* Problem
Return the run of lines below that opens with the line containing "pos2: [589, 336]" and closes with the line containing "before: milk carton (crimson)", keeping each one exact.

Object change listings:
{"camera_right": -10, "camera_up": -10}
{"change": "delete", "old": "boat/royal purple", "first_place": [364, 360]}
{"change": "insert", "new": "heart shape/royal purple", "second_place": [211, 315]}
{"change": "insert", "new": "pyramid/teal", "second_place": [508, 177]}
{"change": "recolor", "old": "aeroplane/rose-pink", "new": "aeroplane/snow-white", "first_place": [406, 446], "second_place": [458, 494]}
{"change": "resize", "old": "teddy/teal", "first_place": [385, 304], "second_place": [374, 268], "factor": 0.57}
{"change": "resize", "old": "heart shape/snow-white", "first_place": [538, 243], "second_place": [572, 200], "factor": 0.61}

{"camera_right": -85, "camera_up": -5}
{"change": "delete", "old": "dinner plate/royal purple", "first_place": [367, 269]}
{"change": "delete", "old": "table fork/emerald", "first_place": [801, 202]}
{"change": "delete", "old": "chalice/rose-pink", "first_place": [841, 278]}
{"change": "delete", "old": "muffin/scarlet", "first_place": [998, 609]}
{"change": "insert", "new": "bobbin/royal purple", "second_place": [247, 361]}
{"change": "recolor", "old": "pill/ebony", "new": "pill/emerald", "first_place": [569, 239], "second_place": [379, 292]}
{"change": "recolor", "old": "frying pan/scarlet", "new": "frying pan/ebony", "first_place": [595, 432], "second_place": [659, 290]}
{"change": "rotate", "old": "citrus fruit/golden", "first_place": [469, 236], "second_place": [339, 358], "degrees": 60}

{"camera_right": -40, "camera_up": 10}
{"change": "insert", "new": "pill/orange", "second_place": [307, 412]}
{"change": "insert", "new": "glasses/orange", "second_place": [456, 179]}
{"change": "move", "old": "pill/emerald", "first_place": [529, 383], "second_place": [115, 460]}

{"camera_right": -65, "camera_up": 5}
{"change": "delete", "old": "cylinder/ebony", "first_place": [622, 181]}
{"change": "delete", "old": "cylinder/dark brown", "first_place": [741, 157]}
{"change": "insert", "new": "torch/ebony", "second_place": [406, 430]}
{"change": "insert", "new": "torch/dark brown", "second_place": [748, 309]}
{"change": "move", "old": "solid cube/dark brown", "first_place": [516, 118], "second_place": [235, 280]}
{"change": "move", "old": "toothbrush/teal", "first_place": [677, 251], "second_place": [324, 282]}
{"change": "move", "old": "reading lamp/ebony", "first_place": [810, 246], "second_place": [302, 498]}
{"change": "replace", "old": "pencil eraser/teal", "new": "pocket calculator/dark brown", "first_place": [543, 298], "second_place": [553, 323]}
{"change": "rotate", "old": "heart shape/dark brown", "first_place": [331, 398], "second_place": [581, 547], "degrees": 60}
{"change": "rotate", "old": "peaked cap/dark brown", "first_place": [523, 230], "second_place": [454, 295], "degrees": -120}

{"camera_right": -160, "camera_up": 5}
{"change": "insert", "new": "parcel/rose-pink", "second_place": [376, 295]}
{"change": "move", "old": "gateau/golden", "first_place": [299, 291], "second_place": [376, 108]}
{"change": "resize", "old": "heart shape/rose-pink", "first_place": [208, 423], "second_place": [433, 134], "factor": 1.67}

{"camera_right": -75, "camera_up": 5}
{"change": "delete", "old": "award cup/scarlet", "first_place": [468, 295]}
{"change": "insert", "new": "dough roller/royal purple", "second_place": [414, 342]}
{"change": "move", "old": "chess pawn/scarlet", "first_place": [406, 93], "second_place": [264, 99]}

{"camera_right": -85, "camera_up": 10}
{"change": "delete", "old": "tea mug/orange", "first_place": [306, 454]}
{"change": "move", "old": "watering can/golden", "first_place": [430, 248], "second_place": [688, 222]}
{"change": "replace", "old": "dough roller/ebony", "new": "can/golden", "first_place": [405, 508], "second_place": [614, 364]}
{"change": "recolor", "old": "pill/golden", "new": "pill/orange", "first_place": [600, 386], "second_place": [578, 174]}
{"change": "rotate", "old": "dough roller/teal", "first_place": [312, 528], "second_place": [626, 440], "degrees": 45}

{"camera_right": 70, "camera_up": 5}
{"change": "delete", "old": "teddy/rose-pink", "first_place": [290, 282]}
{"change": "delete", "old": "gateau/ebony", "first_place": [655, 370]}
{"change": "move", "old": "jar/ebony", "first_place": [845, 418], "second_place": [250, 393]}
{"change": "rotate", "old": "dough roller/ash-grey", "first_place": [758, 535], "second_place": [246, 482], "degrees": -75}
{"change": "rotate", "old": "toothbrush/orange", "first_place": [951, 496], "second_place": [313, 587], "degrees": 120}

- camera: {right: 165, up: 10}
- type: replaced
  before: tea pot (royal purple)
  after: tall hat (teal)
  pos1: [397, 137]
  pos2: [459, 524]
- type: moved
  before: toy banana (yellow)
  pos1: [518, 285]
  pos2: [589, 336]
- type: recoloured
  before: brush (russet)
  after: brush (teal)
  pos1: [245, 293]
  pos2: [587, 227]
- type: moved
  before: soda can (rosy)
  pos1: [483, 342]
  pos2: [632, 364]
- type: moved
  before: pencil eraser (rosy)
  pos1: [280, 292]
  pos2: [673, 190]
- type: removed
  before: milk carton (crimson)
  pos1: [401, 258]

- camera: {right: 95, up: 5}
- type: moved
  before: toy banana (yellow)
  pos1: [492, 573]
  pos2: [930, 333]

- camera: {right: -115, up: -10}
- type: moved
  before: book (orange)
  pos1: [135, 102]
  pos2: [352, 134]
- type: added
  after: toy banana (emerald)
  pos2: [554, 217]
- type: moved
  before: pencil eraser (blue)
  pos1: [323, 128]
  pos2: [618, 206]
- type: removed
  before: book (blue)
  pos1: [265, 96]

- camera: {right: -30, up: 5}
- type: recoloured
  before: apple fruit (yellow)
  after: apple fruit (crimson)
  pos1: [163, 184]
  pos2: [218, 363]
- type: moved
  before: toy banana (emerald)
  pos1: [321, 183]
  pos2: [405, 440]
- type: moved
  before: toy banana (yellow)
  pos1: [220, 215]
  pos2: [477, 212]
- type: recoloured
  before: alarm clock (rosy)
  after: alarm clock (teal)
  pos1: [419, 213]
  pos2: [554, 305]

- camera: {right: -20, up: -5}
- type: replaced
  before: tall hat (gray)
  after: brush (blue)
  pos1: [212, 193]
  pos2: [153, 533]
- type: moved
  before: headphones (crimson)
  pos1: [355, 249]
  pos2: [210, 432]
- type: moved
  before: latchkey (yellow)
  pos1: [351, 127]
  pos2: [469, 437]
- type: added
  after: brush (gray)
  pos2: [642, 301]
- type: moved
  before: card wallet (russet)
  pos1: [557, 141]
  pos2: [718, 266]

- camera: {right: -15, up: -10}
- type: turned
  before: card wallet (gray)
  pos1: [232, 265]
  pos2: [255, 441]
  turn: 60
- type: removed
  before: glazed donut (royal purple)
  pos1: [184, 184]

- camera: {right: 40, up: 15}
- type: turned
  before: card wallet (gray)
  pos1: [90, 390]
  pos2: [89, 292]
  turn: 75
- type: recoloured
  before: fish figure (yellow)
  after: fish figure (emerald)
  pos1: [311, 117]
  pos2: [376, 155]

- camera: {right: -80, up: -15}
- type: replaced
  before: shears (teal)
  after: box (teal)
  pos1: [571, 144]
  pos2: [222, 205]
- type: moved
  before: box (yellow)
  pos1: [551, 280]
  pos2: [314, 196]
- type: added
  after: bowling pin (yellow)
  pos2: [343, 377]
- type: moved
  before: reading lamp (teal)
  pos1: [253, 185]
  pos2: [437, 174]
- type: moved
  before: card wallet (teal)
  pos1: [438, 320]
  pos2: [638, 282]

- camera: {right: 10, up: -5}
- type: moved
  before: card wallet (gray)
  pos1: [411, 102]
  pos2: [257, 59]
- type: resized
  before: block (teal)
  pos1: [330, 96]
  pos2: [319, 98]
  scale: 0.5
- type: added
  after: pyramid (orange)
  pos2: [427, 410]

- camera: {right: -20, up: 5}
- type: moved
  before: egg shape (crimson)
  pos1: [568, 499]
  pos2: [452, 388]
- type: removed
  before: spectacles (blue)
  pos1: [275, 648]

* Exercise output
  pos2: [589, 336]
- type: recoloured
  before: brush (russet)
  after: brush (teal)
  pos1: [245, 293]
  pos2: [587, 227]
- type: moved
  before: soda can (rosy)
  pos1: [483, 342]
  pos2: [632, 364]
- type: moved
  before: pencil eraser (rosy)
  pos1: [280, 292]
  pos2: [673, 190]
- type: removed
  before: milk carton (crimson)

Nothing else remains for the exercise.